(Object matching data)
-=-=-=-=-

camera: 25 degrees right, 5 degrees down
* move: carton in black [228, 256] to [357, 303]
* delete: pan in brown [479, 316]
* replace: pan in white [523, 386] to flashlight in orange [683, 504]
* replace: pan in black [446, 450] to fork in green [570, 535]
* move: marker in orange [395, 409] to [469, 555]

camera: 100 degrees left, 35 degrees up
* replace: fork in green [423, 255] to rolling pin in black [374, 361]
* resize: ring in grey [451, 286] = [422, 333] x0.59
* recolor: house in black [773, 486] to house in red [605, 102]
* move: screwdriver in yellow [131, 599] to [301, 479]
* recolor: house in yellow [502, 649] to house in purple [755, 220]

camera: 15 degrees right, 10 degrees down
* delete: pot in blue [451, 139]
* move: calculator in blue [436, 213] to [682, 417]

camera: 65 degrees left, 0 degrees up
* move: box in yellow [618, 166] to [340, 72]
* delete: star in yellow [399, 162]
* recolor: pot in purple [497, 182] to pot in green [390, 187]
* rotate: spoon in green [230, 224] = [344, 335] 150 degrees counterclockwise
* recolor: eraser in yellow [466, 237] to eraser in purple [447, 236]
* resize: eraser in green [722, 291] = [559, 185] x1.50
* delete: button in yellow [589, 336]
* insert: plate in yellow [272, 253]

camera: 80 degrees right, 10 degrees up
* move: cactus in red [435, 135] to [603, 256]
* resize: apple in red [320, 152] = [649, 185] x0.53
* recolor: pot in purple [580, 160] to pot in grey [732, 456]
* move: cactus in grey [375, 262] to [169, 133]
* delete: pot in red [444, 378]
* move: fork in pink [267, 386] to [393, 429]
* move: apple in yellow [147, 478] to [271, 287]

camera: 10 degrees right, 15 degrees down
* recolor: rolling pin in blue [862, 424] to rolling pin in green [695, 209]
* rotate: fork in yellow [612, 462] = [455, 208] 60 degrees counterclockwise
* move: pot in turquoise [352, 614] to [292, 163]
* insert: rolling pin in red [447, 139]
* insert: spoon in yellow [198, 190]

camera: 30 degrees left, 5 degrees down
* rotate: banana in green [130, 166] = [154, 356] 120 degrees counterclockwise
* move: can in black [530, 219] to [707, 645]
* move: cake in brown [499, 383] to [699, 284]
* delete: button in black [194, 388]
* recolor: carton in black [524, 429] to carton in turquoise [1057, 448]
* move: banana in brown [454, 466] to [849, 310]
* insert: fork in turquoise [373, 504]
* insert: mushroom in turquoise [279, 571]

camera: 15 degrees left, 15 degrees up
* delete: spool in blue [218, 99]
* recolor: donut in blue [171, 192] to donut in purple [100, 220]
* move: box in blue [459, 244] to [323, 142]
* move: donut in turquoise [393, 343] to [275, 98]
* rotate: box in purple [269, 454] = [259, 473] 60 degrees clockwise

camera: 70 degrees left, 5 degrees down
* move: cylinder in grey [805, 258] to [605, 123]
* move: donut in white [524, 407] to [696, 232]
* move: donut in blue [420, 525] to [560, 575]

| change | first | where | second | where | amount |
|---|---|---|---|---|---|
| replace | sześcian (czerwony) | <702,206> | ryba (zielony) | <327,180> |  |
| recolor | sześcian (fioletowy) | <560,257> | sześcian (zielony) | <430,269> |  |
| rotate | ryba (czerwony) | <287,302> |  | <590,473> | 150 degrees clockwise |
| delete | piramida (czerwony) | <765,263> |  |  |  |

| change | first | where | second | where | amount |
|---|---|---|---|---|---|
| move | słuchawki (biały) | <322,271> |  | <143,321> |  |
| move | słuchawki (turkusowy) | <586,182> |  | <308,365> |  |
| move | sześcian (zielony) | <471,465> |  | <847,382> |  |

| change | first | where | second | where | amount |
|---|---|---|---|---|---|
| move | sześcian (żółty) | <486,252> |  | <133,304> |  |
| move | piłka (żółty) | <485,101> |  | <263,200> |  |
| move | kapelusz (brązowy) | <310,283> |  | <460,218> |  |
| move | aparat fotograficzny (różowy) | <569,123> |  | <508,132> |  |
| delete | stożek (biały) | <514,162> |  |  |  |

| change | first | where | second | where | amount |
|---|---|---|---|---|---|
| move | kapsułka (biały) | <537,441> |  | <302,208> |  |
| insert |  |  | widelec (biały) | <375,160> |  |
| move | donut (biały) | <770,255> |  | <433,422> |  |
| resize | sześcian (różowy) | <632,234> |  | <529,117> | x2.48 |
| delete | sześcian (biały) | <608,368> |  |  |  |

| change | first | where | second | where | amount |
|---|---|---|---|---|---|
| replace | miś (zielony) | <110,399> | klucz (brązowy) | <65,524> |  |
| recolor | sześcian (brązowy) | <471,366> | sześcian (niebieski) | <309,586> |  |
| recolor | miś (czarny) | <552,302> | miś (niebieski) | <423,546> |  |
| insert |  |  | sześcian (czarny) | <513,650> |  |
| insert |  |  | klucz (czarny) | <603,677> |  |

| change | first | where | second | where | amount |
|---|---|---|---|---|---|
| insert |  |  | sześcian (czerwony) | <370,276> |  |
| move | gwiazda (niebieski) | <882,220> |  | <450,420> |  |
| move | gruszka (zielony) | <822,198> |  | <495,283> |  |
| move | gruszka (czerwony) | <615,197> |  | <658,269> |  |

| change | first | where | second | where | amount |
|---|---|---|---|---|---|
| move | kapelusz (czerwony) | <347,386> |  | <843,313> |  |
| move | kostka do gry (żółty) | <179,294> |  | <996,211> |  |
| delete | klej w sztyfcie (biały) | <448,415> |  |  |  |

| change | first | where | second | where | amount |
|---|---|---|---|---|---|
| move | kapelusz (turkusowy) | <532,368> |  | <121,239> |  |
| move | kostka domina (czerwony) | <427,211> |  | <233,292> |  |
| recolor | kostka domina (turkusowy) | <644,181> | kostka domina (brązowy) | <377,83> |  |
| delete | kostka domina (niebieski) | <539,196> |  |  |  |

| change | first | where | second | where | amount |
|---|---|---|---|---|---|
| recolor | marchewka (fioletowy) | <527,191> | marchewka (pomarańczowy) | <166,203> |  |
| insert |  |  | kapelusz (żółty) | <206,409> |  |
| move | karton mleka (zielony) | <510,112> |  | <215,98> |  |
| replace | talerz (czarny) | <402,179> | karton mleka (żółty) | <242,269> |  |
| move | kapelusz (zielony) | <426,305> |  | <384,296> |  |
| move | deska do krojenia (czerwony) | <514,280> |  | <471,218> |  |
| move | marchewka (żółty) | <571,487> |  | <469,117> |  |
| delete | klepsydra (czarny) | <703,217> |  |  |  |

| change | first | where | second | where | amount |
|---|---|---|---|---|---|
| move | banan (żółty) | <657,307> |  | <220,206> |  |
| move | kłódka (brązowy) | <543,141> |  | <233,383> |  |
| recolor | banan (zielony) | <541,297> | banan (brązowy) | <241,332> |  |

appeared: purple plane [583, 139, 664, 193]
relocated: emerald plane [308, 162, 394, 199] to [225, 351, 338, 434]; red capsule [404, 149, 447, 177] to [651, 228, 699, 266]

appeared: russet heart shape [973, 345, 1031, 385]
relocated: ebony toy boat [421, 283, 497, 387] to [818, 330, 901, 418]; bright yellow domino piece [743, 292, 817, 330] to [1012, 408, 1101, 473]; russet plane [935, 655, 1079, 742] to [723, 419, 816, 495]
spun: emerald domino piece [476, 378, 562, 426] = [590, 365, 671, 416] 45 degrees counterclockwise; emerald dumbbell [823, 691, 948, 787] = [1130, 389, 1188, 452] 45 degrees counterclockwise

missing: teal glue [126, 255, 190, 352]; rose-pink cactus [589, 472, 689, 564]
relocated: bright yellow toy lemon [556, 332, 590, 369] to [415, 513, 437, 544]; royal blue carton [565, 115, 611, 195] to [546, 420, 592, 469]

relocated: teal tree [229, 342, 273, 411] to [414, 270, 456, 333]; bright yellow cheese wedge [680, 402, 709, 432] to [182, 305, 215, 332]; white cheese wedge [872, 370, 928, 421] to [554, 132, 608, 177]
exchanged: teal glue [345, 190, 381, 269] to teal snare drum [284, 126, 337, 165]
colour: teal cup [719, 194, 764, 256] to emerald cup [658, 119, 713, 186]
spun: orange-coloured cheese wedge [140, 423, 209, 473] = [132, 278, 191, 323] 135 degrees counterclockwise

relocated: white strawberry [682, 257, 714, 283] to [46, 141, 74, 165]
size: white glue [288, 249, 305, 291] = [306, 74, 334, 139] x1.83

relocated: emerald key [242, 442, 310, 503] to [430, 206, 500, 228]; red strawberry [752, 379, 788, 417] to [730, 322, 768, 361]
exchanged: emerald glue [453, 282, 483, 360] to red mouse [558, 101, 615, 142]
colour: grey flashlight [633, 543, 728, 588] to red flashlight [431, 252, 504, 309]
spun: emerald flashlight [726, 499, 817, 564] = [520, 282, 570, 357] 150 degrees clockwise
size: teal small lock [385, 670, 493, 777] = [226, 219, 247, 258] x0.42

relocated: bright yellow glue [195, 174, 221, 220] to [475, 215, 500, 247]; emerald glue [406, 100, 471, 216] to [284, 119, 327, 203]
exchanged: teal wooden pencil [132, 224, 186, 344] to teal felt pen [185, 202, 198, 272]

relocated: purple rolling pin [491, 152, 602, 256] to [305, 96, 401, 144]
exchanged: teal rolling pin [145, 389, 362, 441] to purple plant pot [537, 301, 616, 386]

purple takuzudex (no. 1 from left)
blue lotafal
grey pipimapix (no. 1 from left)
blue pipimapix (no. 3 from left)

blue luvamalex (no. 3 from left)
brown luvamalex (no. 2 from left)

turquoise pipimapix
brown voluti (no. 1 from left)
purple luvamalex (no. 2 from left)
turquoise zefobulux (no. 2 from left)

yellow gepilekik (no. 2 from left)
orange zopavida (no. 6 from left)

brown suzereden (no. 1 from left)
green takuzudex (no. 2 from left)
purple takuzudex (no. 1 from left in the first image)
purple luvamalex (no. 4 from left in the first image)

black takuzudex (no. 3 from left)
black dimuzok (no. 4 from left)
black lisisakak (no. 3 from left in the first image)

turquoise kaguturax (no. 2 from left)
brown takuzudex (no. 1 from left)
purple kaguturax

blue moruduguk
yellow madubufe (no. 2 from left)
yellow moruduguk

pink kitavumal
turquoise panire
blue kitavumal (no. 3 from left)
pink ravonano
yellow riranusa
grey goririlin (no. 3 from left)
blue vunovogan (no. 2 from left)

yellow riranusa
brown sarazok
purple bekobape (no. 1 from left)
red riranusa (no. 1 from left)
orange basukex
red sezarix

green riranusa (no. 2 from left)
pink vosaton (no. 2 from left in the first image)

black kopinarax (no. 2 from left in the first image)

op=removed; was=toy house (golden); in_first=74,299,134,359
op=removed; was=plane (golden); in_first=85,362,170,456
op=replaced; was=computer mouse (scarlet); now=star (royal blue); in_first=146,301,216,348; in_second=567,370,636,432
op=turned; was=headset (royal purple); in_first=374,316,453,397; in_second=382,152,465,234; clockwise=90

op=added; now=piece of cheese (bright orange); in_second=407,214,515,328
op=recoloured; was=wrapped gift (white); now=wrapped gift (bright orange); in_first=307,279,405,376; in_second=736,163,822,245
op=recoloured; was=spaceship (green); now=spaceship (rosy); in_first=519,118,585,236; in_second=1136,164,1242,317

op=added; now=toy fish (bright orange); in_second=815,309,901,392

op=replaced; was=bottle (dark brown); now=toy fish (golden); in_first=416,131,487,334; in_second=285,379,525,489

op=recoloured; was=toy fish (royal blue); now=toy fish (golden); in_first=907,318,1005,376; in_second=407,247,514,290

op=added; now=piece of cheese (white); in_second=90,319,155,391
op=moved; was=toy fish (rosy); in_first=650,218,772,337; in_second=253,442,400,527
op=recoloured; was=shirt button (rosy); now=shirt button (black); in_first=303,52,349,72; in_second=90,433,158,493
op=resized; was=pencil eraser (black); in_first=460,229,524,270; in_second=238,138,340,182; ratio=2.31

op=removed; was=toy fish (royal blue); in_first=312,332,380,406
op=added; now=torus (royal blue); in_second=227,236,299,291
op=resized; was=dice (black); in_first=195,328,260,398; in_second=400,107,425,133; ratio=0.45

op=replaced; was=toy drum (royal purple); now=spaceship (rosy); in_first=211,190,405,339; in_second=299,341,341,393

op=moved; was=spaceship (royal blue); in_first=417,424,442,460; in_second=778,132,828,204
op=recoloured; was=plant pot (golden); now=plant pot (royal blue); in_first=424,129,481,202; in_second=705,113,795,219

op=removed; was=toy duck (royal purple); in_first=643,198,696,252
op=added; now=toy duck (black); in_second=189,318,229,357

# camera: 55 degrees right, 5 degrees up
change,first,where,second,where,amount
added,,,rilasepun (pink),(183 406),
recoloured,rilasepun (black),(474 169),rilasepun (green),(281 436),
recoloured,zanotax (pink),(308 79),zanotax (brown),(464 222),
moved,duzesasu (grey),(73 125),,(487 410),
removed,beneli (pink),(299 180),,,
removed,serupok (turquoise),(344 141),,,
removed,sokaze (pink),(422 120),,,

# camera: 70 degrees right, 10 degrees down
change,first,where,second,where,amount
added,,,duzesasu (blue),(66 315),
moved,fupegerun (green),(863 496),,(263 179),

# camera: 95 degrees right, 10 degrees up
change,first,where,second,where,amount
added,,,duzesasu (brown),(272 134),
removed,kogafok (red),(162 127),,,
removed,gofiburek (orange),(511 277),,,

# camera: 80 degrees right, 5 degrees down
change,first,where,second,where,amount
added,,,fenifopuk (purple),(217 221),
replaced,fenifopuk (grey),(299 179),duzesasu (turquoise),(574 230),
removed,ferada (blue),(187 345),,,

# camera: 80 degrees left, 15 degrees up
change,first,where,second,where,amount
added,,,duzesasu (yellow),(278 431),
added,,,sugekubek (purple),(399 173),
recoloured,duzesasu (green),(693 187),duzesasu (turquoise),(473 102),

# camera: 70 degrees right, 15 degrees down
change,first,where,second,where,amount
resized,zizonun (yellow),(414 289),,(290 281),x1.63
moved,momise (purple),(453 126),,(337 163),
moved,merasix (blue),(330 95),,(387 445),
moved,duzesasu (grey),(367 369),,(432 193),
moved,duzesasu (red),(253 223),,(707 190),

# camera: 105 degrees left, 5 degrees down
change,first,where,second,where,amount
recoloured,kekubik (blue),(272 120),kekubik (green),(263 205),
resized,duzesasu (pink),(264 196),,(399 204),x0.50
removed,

-=-=-=-=-

| GOAL OF THE EXERCISE |
Respond with one number, namely the count of lines in the entries above that hold the word "rilasepun".

| RESPONSE |
2